Directions for this task —
Transcribe the following entries letter for letter, without the pictures.

Supplied information —
______________________________

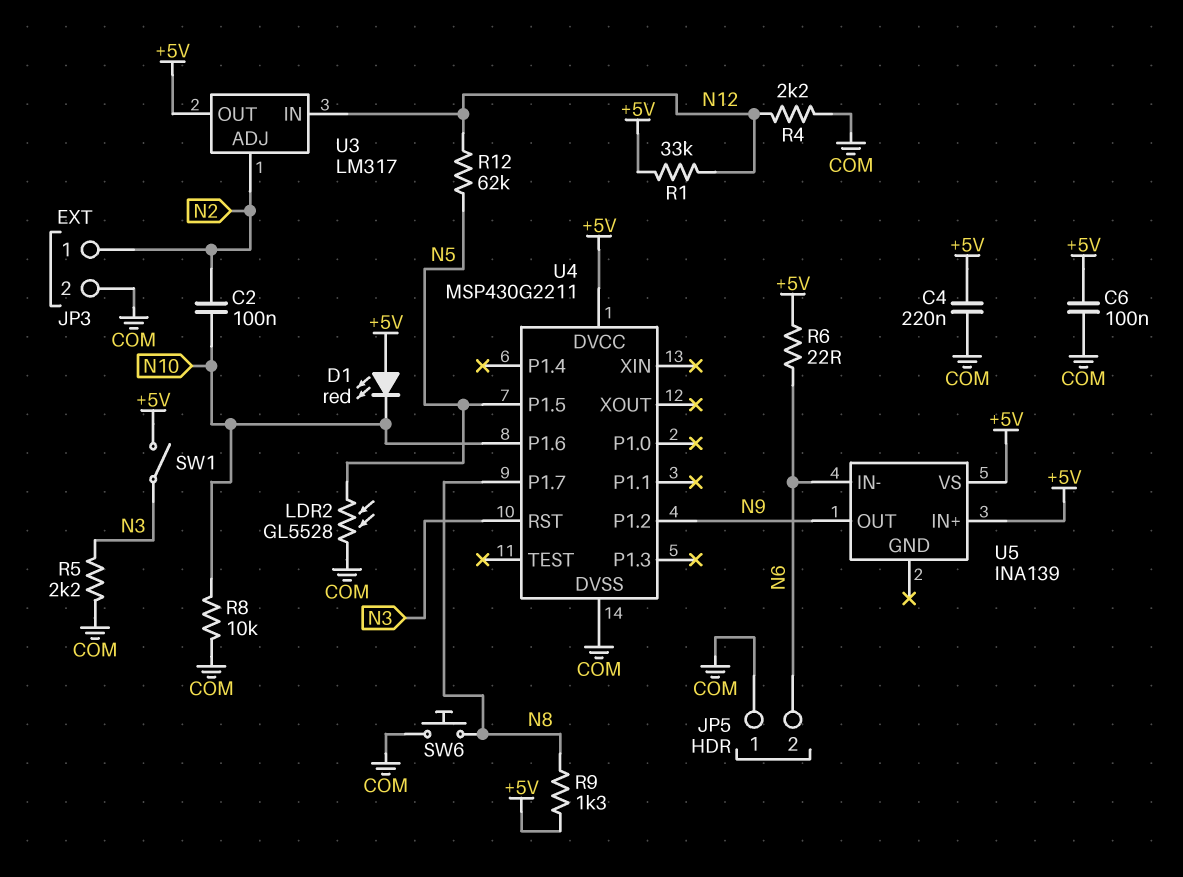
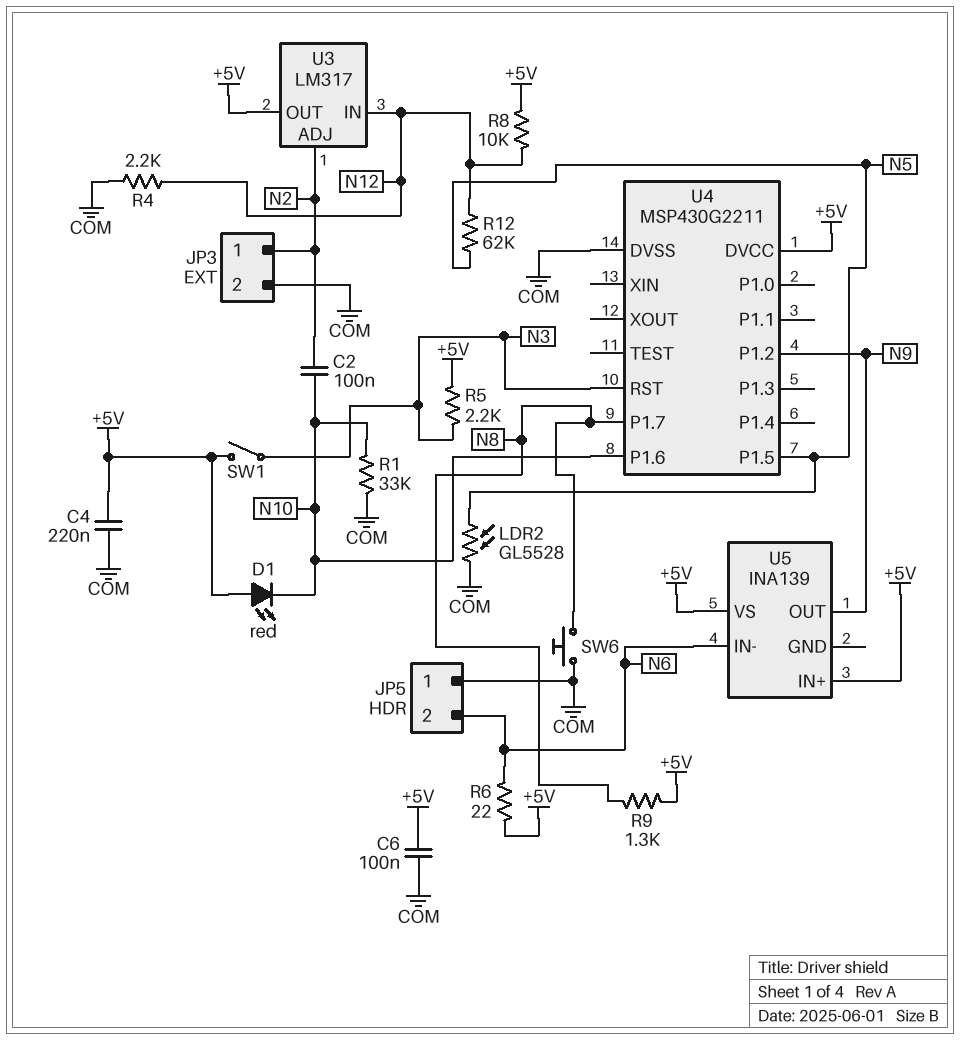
R1: 33k (+5V, N12) -> 33k (COM, N10)
R5: 2.2k (COM, N3) -> 2.2k (+5V, N3)
R8: 10k (COM, N10) -> 10k (+5V, N12)

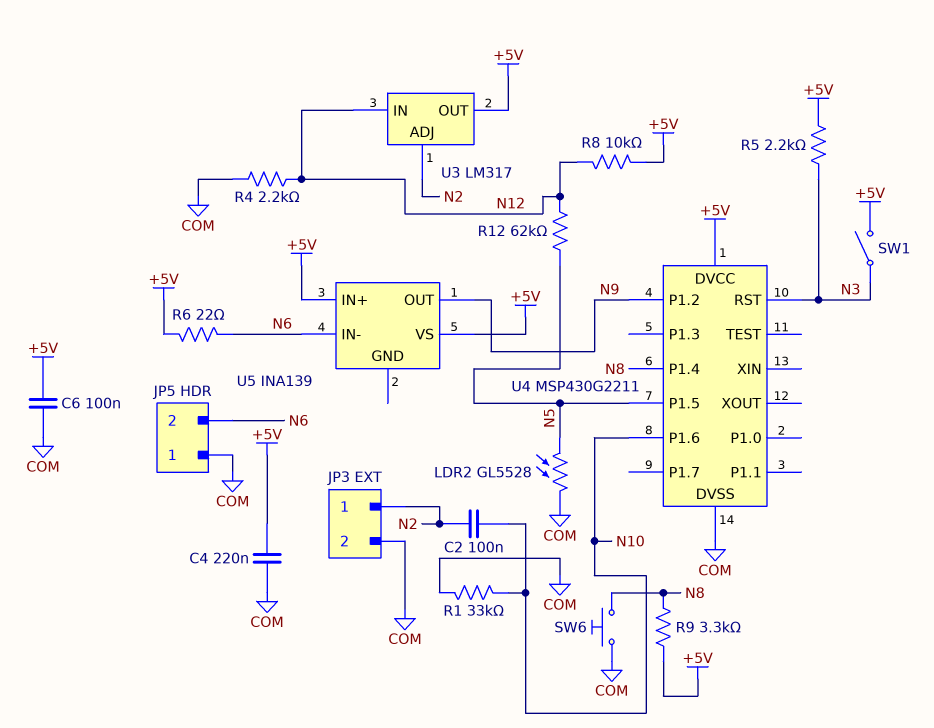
D1: LED red (A +5V, K N10) -> none
R9: 1.3k (+5V, N8) -> 3.3k (+5V, N8)
U4 pin P1.4: none -> N8
U4 pin P1.7: N8 -> none

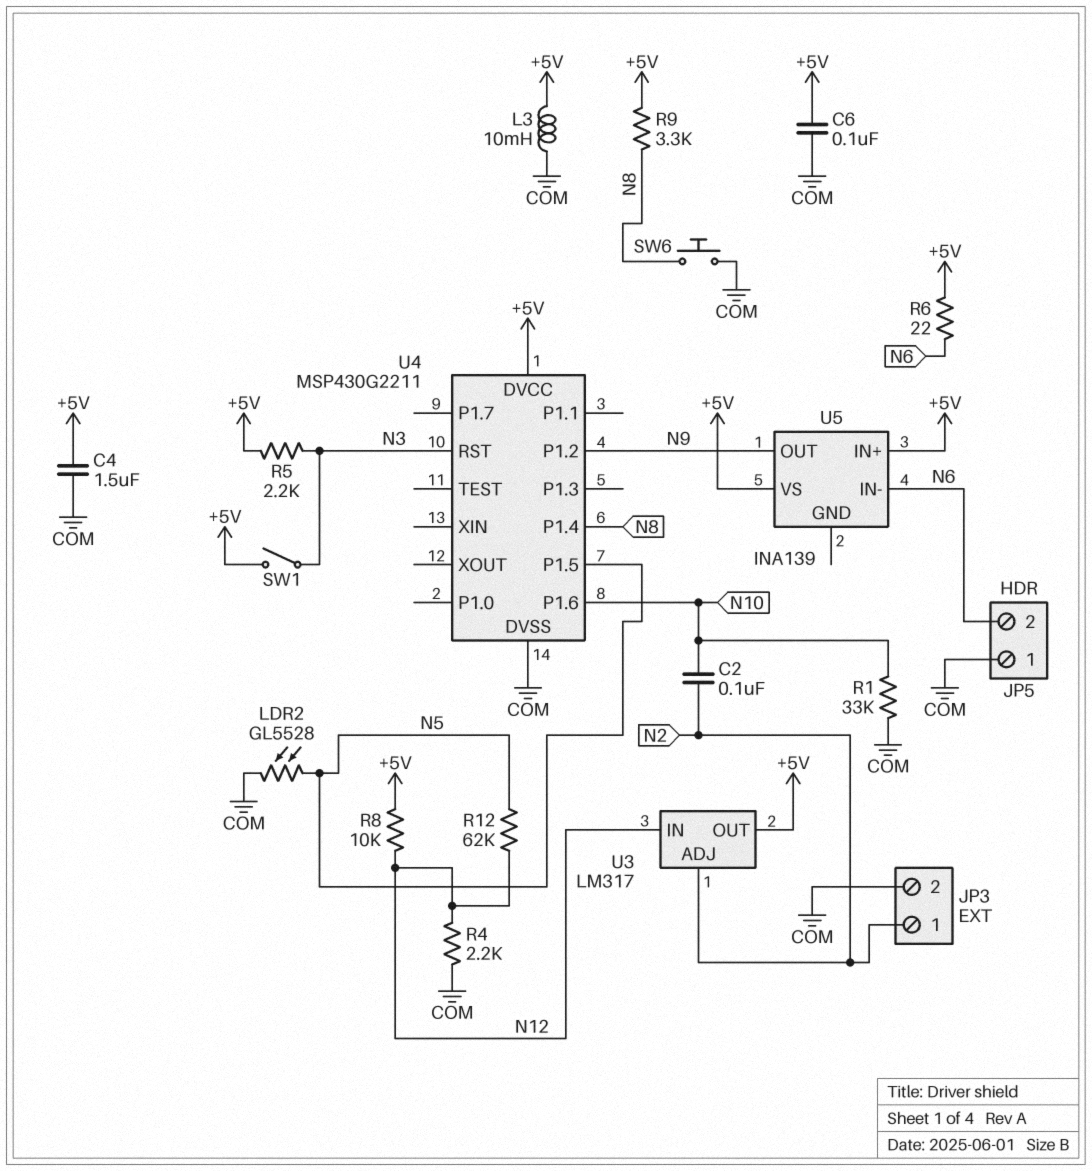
C4: 220nF (+5V, COM) -> 1.5uF (+5V, COM)
L3: none -> 10mH (+5V, COM)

______________________________

Solution below —
R1: 33k (+5V, N12) -> 33k (COM, N10)
R5: 2.2k (COM, N3) -> 2.2k (+5V, N3)
R8: 10k (COM, N10) -> 10k (+5V, N12)

D1: LED red (A +5V, K N10) -> none
R9: 1.3k (+5V, N8) -> 3.3k (+5V, N8)
U4 pin P1.4: none -> N8
U4 pin P1.7: N8 -> none

C4: 220nF (+5V, COM) -> 1.5uF (+5V, COM)
L3: none -> 10mH (+5V, COM)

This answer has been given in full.